> _What is required_: Starting at the first line of the data, print each line verbatim up to and including the line bearing "D2: none -> LED (A COM, K VA)", omitting pictures.

Input data Block Start

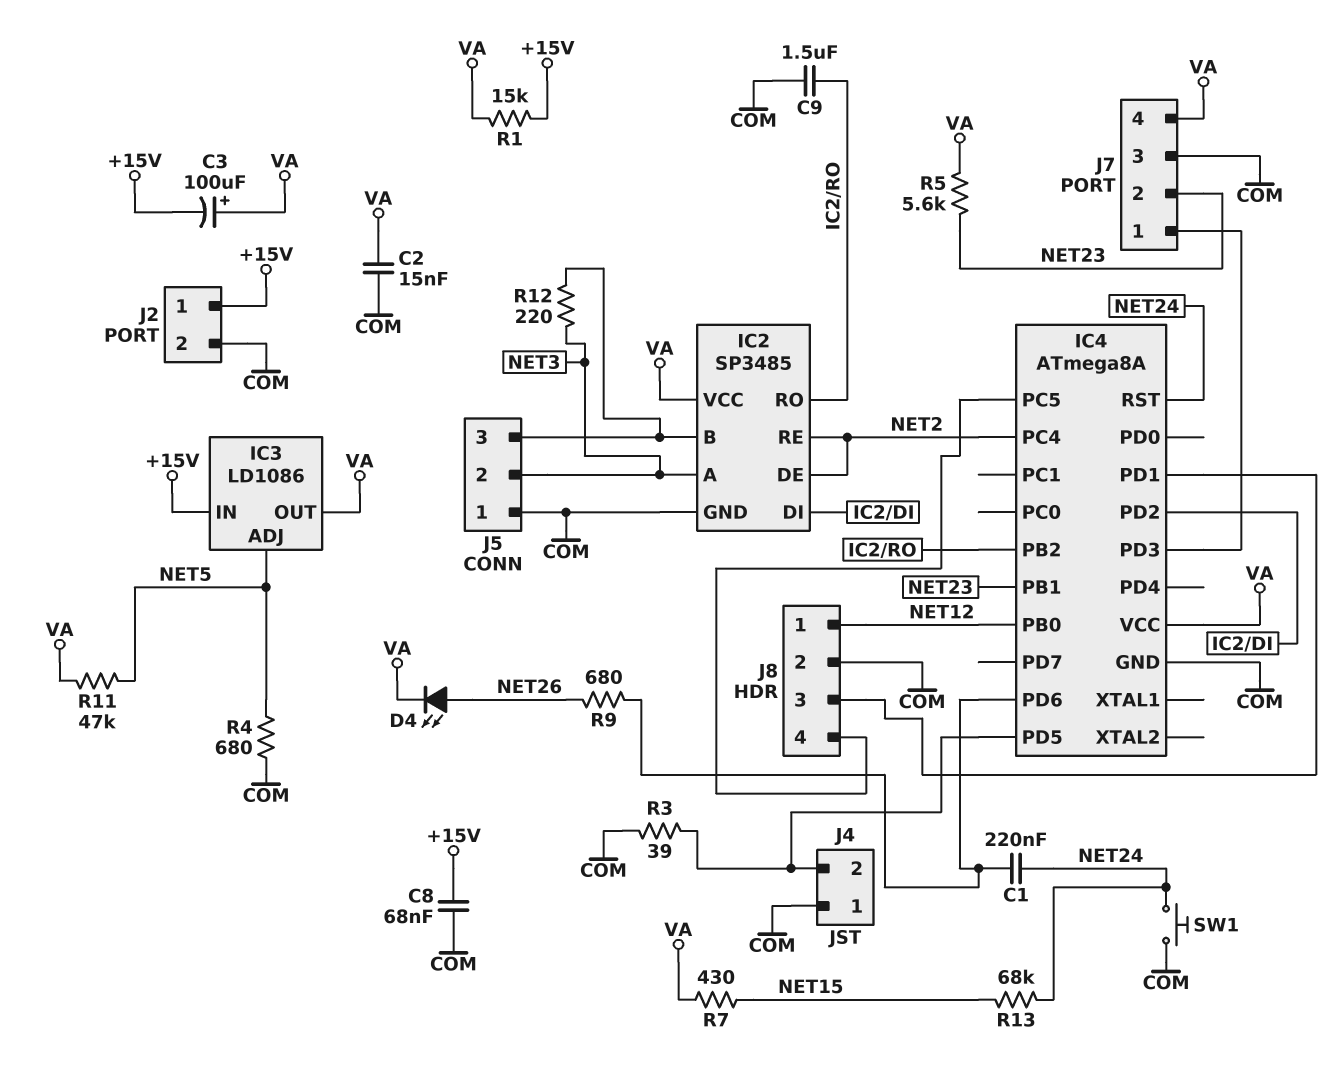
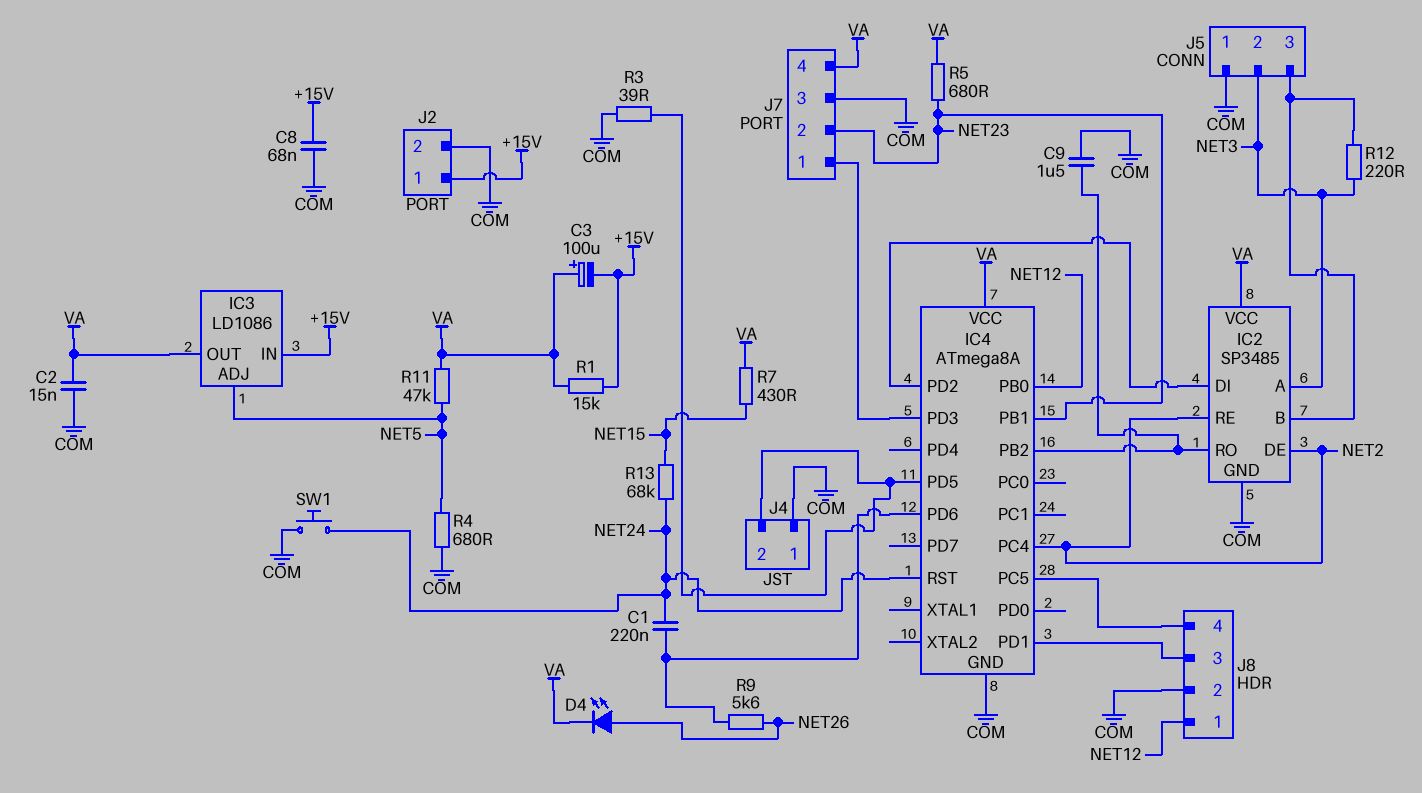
R5: 5.6k (NET23, VA) -> 680 (NET23, VA)
R9: 680 (IC4/PD6, NET26) -> 5.6k (IC4/PD6, NET26)

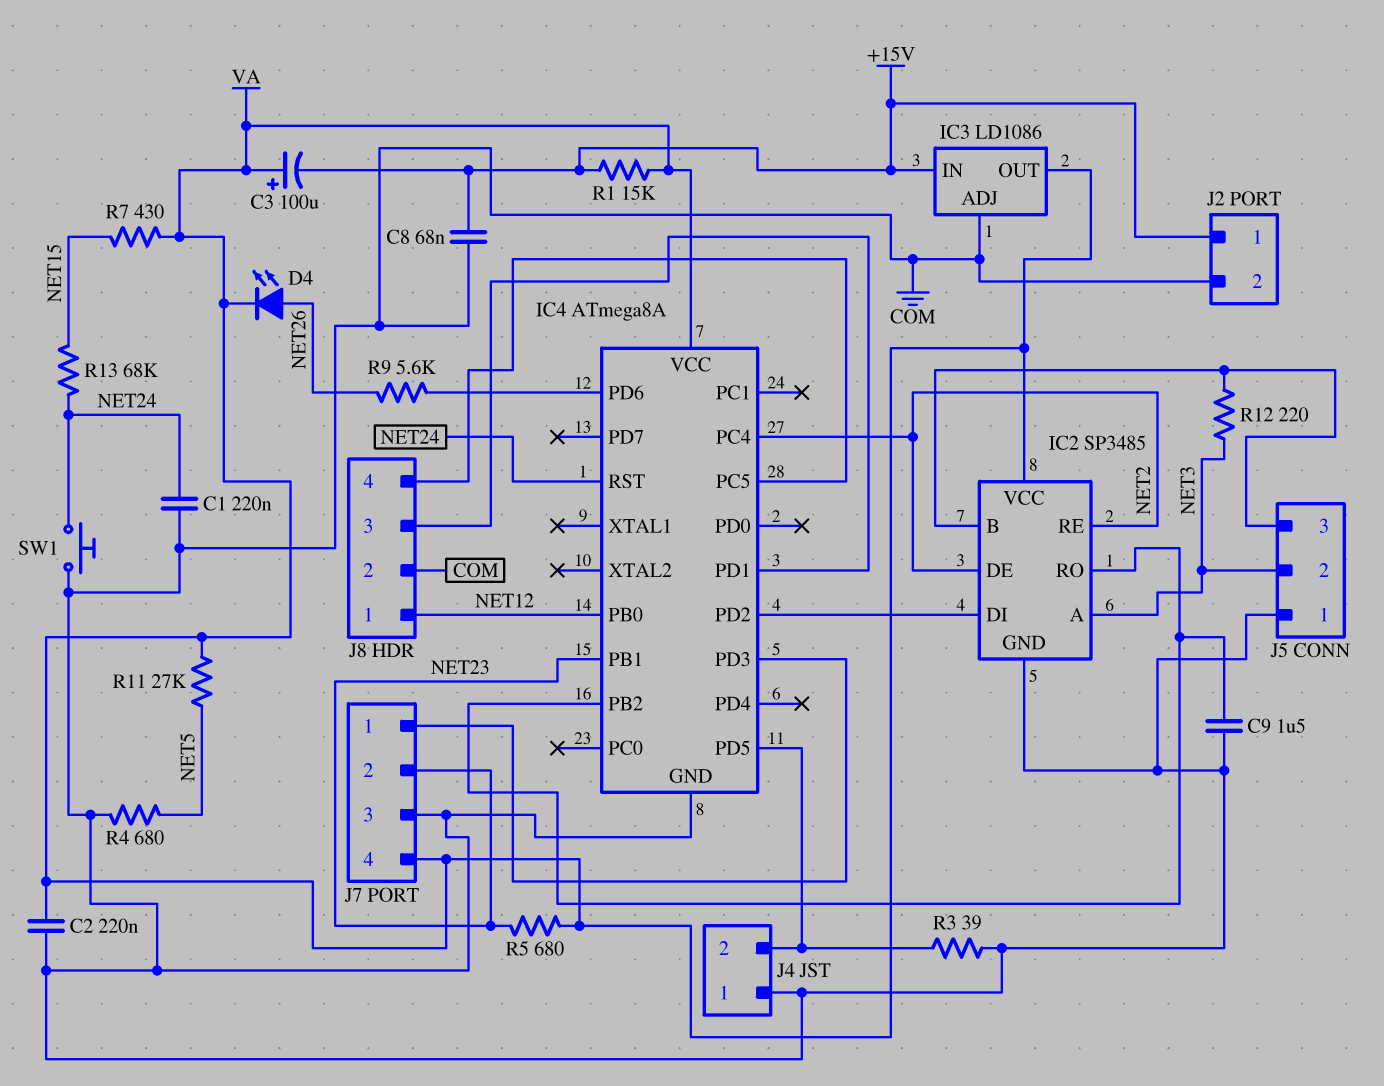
C1: 220nF (IC4/PD6, NET24) -> 220nF (COM, NET24)
C2: 15nF (COM, VA) -> 220nF (COM, VA)
IC3 pin ADJ: NET5 -> COM
R11: 47k (NET5, VA) -> 27k (NET5, VA)

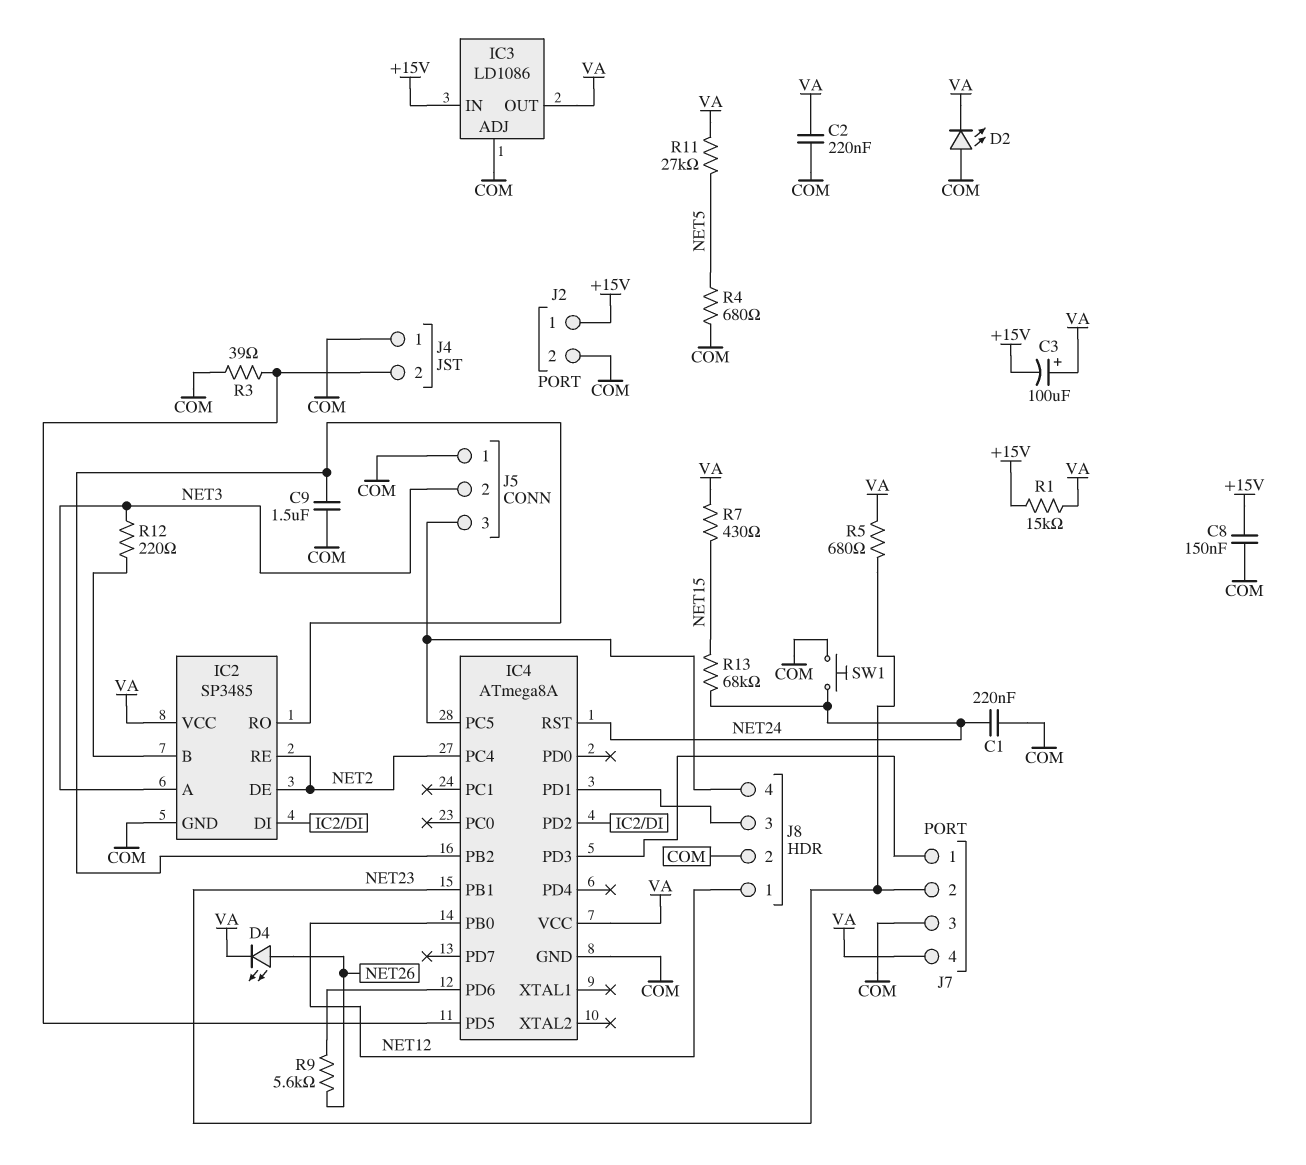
C8: 68nF (+15V, COM) -> 150nF (+15V, COM)
D2: none -> LED (A COM, K VA)
J5 pin 3: IC2/B -> IC4/PC5

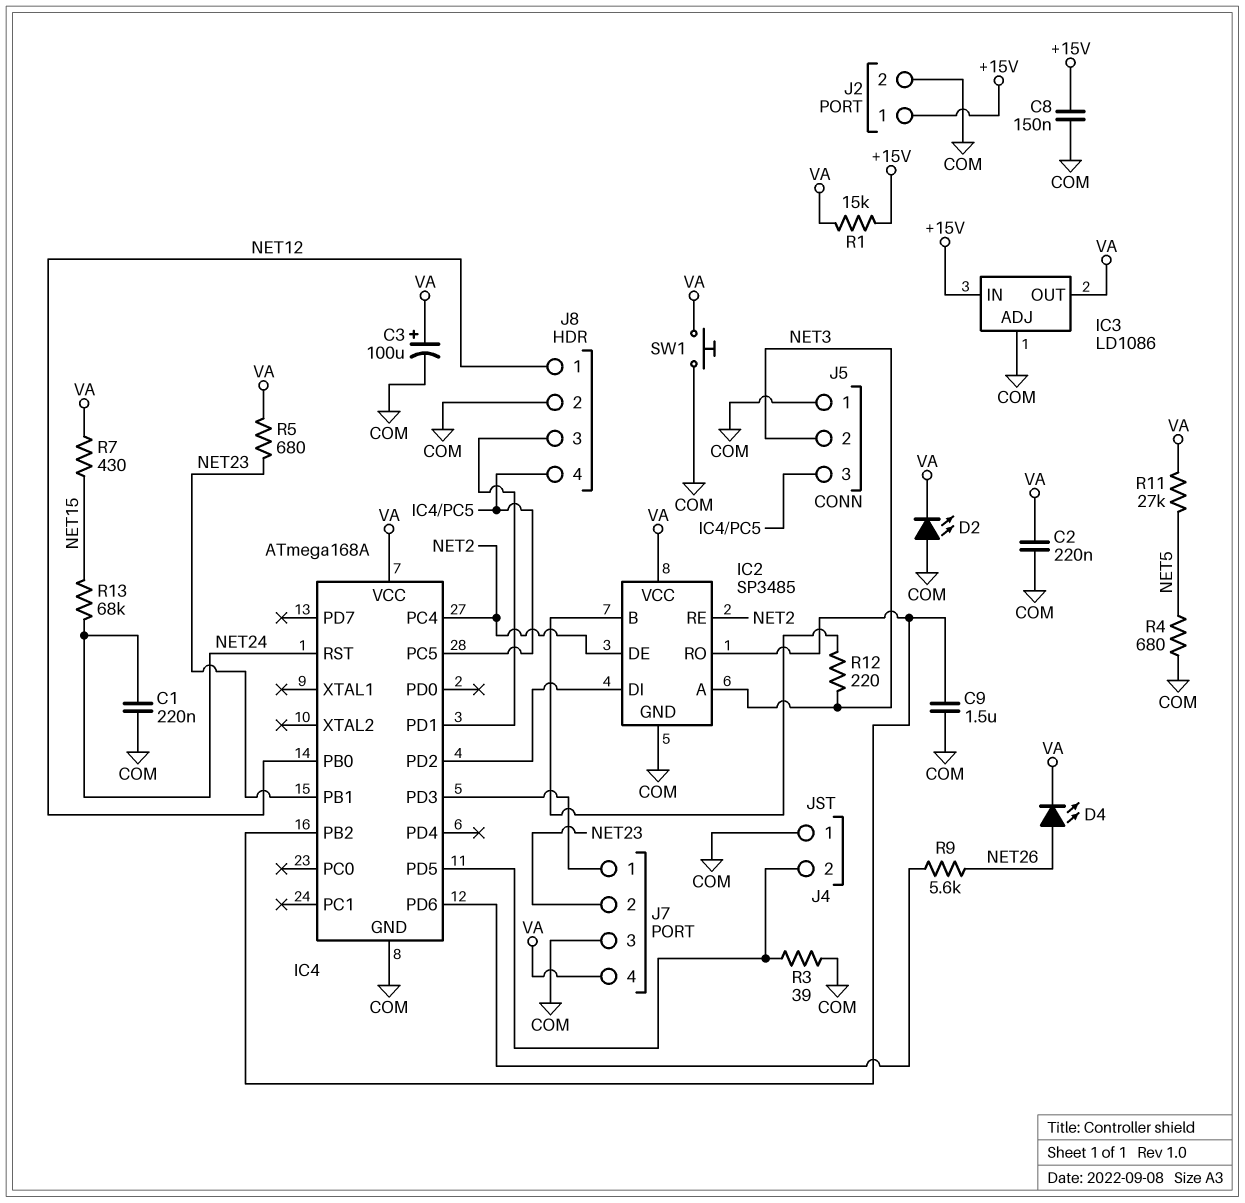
C3: 100uF (plus VA, minus +15V) -> 100uF (plus VA, minus COM)
IC4: ATmega8A -> ATmega168A
SW1: button (COM, NET24) -> button (COM, VA)

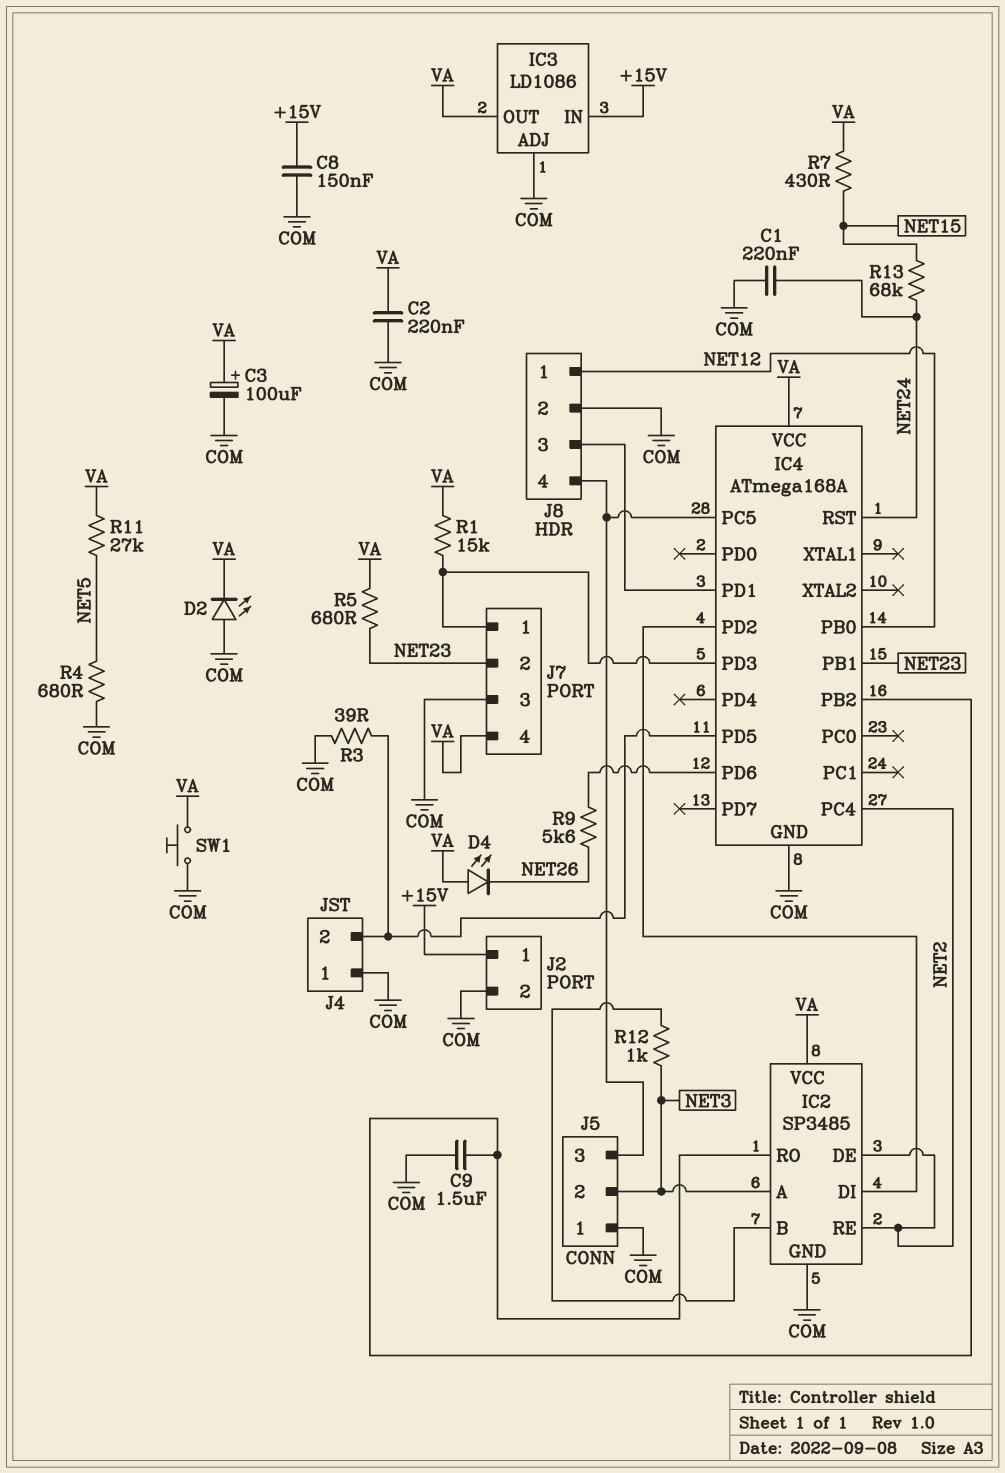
D4: LED (A NET26, K VA) -> LED (A VA, K NET26)
R1: 15k (+15V, VA) -> 15k (IC4/PD3, VA)
R12: 220 (IC2/B, NET3) -> 1k (IC2/B, NET3)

Input data Block End

> _Answer to this exercise_:
R5: 5.6k (NET23, VA) -> 680 (NET23, VA)
R9: 680 (IC4/PD6, NET26) -> 5.6k (IC4/PD6, NET26)

C1: 220nF (IC4/PD6, NET24) -> 220nF (COM, NET24)
C2: 15nF (COM, VA) -> 220nF (COM, VA)
IC3 pin ADJ: NET5 -> COM
R11: 47k (NET5, VA) -> 27k (NET5, VA)

C8: 68nF (+15V, COM) -> 150nF (+15V, COM)
D2: none -> LED (A COM, K VA)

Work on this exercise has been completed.